*What to produce*. Using the records below, quote only the span that opens with the line containing "camera: 20 degrees left, 0 degrees up" and closes with the line containing "(320, 192) = (465, 306): grey", exactly and inclusively.

------------------------------------------------

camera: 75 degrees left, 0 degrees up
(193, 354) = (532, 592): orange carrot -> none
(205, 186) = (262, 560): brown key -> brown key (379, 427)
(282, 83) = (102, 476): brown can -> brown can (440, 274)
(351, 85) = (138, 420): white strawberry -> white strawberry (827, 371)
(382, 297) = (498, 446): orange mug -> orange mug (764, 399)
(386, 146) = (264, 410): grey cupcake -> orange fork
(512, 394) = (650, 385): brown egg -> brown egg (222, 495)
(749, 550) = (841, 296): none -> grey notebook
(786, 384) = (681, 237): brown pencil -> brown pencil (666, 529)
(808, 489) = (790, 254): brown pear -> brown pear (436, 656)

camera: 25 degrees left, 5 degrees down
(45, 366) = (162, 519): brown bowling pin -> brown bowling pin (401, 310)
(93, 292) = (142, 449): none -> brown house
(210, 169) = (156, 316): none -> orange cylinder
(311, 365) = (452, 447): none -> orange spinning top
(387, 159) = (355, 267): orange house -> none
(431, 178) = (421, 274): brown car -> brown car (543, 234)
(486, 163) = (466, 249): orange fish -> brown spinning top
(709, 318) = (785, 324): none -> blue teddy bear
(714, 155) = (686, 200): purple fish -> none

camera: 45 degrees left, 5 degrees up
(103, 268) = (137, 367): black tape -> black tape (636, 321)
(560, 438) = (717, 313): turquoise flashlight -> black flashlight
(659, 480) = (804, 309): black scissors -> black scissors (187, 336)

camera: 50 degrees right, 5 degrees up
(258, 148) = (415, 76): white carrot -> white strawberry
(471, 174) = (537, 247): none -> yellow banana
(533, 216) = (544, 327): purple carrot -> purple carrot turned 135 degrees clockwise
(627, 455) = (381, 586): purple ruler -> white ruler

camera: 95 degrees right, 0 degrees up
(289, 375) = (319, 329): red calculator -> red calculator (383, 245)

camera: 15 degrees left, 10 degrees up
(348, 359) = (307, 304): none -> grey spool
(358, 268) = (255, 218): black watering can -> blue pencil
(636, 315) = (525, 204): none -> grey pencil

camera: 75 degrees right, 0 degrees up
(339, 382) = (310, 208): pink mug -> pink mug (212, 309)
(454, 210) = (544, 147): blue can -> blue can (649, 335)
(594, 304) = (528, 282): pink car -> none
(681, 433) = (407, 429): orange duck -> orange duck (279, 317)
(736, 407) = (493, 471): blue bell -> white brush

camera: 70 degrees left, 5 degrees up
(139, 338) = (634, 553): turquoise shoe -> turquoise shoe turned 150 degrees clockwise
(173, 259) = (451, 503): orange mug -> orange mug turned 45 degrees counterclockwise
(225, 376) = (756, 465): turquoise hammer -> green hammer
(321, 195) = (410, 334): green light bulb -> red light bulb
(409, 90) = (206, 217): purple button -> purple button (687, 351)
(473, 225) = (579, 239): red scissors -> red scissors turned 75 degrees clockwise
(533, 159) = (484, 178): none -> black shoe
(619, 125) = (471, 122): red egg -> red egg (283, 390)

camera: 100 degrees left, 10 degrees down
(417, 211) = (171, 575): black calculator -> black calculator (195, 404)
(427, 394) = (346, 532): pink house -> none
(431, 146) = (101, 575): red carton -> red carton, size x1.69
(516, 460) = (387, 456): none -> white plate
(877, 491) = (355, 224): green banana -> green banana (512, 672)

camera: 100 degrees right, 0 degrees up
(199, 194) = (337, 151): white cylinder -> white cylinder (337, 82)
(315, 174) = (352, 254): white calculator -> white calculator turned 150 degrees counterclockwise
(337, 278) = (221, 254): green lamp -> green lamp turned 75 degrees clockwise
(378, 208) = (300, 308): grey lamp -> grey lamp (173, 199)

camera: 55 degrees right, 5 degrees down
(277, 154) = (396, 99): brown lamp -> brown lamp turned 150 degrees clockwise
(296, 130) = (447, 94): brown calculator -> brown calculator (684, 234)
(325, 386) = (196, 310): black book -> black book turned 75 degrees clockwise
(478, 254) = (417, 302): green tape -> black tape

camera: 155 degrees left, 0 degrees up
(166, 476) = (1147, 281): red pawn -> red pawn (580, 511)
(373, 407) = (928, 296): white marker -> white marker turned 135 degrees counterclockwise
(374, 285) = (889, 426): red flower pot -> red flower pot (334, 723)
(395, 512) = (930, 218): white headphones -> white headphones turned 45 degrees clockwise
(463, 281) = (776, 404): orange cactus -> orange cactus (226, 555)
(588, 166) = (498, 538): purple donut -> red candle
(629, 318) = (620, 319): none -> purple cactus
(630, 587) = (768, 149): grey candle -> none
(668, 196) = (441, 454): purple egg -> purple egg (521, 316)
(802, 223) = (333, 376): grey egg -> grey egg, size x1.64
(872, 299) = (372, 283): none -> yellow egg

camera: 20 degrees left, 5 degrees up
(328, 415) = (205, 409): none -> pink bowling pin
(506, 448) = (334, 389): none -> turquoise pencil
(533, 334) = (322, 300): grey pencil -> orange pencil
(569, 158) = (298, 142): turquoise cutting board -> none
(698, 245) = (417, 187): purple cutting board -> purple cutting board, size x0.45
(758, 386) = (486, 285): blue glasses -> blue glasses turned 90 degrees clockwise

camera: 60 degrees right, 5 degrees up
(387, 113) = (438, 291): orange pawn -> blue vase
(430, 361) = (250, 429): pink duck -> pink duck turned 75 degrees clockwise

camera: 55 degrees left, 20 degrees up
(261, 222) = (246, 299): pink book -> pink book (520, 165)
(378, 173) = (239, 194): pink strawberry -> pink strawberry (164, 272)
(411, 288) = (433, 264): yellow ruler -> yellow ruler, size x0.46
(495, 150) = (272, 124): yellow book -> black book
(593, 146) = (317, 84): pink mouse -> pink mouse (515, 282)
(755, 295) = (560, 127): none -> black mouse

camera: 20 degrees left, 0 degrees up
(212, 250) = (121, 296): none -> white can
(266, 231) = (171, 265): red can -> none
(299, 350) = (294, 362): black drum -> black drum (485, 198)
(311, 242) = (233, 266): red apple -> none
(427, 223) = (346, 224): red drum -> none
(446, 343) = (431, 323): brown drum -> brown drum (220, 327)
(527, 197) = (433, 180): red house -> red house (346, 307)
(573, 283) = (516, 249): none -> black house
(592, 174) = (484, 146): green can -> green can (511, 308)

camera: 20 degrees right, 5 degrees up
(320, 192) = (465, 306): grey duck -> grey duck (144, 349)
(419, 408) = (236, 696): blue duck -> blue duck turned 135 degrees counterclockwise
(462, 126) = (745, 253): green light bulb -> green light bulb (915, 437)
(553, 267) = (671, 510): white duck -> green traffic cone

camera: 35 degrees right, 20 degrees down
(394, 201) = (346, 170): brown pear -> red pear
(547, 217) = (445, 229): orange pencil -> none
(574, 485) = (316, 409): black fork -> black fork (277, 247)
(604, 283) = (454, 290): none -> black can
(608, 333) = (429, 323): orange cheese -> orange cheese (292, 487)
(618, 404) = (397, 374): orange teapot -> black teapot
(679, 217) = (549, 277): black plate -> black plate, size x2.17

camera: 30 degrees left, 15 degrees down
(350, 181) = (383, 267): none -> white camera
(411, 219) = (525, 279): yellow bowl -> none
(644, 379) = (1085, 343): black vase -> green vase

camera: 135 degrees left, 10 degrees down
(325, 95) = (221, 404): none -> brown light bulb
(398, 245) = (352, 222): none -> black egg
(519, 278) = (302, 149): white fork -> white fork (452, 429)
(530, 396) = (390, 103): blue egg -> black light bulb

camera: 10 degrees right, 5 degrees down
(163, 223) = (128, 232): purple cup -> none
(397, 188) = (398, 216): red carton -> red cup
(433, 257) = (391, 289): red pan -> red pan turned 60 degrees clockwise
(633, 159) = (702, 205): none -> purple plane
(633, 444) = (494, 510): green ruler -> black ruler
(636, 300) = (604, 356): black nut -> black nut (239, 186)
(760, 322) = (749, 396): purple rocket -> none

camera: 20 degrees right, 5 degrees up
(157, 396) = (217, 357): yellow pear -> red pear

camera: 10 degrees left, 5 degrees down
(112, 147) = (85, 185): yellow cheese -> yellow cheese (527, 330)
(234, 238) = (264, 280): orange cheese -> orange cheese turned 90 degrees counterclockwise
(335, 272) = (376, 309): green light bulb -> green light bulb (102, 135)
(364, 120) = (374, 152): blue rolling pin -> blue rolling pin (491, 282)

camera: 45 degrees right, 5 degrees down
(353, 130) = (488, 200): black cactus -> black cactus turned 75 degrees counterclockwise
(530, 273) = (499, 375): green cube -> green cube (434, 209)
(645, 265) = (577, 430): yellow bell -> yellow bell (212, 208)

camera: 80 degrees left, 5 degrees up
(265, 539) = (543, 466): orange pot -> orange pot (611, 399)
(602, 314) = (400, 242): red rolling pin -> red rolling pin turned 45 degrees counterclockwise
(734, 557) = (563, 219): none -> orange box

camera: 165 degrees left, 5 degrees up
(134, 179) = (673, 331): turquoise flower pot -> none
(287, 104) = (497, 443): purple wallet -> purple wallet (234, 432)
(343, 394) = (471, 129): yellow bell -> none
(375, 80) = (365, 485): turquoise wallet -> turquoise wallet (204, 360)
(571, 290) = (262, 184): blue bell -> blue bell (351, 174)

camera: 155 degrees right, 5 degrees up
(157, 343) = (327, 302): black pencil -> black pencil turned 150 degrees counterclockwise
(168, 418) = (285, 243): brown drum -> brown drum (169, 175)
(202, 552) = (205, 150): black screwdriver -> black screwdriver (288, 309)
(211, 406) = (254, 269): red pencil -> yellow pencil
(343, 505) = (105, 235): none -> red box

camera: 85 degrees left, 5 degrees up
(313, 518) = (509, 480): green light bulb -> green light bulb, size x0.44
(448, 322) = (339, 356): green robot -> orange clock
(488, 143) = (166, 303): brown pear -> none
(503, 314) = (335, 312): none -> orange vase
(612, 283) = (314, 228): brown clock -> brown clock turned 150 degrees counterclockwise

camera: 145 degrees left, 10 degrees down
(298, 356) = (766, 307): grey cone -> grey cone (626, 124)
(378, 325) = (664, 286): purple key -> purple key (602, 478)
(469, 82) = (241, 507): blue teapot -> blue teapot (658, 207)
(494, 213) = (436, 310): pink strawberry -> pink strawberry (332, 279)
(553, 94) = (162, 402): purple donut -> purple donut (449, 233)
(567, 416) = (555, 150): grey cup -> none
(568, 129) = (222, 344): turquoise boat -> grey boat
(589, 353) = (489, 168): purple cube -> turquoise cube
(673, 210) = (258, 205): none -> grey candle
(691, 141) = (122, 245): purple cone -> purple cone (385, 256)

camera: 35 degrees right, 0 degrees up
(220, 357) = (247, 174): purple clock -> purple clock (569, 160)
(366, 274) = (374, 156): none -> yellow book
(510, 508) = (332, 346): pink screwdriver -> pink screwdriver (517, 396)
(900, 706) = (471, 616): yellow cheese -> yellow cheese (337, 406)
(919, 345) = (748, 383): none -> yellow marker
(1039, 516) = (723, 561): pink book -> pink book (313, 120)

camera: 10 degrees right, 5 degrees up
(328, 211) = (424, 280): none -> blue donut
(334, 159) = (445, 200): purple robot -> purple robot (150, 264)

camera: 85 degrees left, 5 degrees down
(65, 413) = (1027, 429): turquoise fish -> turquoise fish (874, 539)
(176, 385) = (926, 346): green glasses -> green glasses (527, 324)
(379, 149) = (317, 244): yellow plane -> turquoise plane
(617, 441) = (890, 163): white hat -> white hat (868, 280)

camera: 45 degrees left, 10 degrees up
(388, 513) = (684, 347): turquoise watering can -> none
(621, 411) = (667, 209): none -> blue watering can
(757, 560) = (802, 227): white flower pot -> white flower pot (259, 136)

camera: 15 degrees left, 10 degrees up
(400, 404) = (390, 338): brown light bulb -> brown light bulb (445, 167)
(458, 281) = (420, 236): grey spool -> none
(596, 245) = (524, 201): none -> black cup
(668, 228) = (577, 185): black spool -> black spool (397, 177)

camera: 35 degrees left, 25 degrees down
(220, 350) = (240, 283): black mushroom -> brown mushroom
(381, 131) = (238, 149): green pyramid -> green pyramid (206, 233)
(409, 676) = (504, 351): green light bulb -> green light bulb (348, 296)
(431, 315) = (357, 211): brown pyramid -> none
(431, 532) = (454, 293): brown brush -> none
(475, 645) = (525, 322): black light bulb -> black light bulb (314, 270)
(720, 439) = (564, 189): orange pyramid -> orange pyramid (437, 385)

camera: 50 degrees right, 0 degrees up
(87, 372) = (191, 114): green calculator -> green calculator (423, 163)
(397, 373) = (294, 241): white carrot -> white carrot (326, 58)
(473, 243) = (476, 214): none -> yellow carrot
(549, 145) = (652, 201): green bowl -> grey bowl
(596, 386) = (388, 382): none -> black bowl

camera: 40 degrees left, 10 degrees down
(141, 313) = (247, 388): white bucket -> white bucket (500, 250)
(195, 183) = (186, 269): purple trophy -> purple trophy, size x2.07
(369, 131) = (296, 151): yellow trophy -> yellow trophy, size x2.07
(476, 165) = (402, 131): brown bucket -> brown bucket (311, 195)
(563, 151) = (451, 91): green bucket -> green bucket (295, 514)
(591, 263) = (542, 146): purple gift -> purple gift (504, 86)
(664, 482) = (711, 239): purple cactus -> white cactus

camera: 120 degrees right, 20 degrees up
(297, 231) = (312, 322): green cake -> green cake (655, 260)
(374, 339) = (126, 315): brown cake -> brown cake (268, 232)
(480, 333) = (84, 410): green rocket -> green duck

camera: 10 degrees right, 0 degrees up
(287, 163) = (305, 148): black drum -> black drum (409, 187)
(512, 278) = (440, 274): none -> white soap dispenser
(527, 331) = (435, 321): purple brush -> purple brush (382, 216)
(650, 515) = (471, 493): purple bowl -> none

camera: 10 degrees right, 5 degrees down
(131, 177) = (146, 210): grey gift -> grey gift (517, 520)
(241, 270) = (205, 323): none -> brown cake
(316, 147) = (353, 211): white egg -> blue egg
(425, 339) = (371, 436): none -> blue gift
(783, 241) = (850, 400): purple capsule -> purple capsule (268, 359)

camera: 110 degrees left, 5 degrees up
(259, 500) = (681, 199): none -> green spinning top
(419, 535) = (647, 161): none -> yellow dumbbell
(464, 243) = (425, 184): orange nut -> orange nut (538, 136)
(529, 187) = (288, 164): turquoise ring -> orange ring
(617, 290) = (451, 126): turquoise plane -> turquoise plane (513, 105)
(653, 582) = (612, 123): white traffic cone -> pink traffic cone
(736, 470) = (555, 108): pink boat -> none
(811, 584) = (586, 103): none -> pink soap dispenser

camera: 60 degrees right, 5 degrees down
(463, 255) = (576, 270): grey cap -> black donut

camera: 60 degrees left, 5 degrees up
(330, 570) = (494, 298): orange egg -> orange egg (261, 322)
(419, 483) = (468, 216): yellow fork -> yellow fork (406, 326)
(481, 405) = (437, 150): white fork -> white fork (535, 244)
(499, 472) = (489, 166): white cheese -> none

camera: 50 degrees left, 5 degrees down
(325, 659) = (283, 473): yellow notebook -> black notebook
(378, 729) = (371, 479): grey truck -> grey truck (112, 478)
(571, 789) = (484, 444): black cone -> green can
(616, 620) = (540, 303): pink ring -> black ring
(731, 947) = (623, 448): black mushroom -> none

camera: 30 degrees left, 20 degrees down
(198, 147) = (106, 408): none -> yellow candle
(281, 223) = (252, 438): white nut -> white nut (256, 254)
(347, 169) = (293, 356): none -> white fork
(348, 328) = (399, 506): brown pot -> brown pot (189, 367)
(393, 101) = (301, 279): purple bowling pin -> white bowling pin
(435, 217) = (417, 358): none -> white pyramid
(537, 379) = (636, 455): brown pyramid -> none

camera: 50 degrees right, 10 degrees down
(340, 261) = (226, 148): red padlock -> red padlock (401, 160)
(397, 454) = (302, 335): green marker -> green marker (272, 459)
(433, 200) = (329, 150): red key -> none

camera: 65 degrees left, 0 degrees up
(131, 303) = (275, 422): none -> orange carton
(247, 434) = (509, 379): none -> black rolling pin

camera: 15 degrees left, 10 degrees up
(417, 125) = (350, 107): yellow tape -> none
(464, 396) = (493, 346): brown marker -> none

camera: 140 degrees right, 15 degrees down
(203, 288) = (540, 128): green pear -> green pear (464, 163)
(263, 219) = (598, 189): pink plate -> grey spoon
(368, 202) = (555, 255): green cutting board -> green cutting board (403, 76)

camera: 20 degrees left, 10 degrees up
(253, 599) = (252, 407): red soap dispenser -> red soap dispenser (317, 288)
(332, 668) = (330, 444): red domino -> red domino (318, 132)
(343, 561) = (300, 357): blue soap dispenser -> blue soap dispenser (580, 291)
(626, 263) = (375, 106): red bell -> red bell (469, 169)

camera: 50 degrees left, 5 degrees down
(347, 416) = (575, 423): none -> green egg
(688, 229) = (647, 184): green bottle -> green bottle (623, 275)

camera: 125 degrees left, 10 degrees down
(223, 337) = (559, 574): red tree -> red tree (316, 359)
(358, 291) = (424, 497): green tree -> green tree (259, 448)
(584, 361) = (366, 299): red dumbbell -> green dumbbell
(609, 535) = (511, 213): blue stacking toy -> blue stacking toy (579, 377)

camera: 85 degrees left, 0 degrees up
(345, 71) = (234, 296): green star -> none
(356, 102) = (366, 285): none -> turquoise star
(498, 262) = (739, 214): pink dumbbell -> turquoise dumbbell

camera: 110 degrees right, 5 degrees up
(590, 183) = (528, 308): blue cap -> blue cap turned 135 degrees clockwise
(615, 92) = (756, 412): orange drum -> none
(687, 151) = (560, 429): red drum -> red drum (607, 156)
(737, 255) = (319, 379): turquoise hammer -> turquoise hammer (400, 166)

------------------------------------------------

*Solution for this exercise*.
camera: 20 degrees left, 0 degrees up
(212, 250) = (121, 296): none -> white can
(266, 231) = (171, 265): red can -> none
(299, 350) = (294, 362): black drum -> black drum (485, 198)
(311, 242) = (233, 266): red apple -> none
(427, 223) = (346, 224): red drum -> none
(446, 343) = (431, 323): brown drum -> brown drum (220, 327)
(527, 197) = (433, 180): red house -> red house (346, 307)
(573, 283) = (516, 249): none -> black house
(592, 174) = (484, 146): green can -> green can (511, 308)

camera: 20 degrees right, 5 degrees up
(320, 192) = (465, 306): grey duck -> grey duck (144, 349)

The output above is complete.